• Task details
From the records below, copy every line that contains the string "none". Case counts.

• Records to process
------------------------------
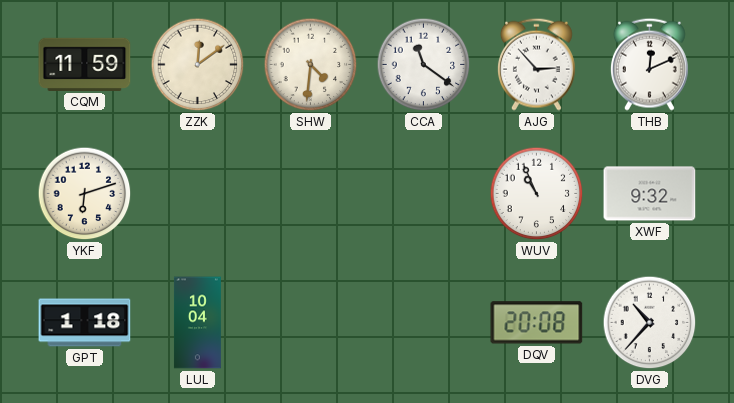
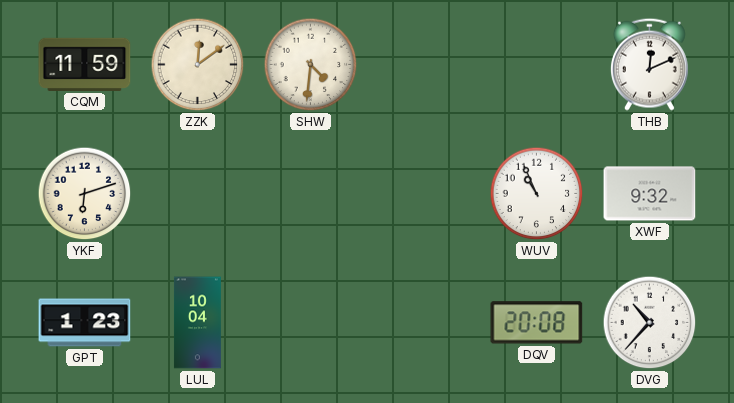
CCA: 11:21 -> none
AJG: 2:53 -> none
GPT: 1:18 -> 1:23
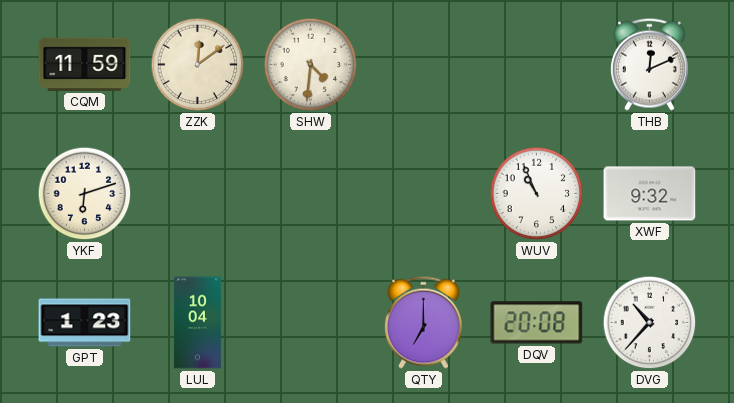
QTY: none -> 7:00
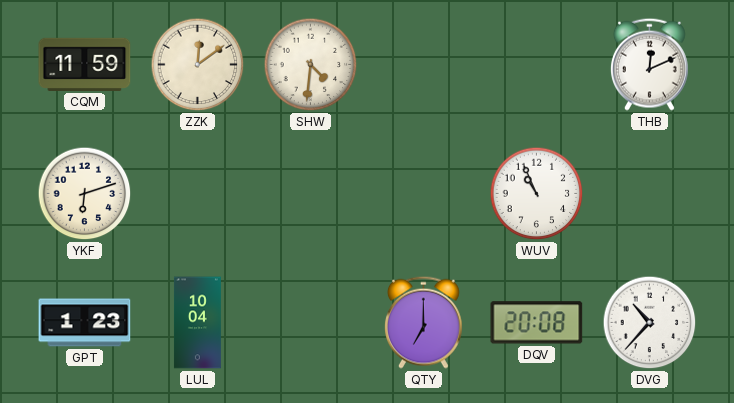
XWF: 9:32 -> none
------------------------------
• Result for this exercise
CCA: 11:21 -> none
AJG: 2:53 -> none
QTY: none -> 7:00
XWF: 9:32 -> none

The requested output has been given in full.